Your objective: Return the data exactly, without pictures.

··· Material for this exercise

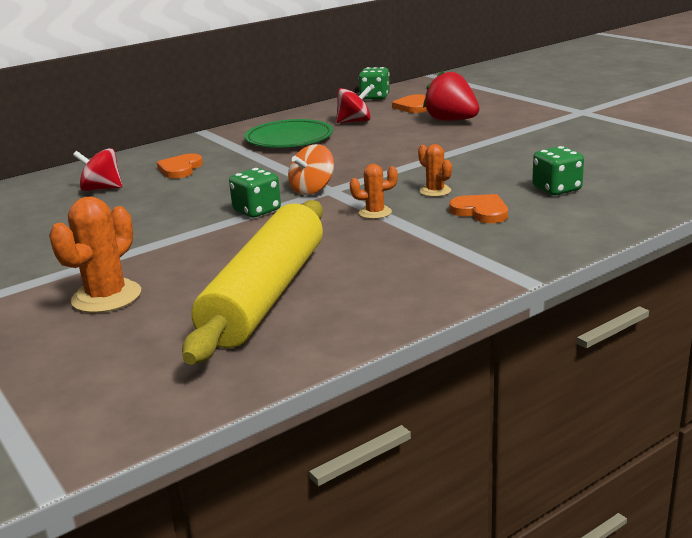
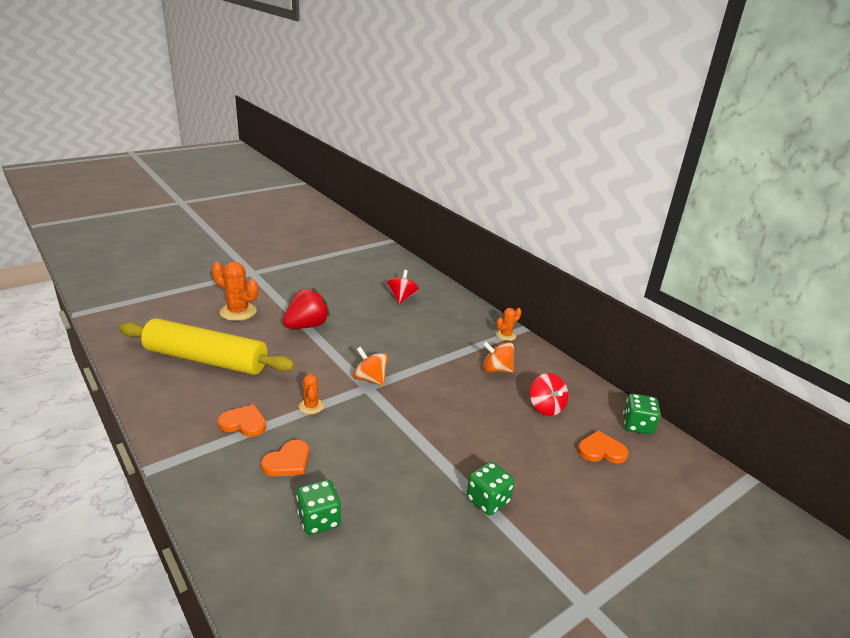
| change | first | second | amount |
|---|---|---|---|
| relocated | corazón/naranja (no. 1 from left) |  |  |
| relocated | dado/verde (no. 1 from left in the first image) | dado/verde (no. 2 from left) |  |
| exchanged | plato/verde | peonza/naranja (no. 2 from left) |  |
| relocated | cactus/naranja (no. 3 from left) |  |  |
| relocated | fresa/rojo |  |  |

······

Output:
| change | first | second | amount |
|---|---|---|---|
| relocated | corazón/naranja (no. 1 from left) |  |  |
| relocated | dado/verde (no. 1 from left in the first image) | dado/verde (no. 2 from left) |  |
| exchanged | plato/verde | peonza/naranja (no. 2 from left) |  |
| relocated | cactus/naranja (no. 3 from left) |  |  |
| relocated | fresa/rojo |  |  |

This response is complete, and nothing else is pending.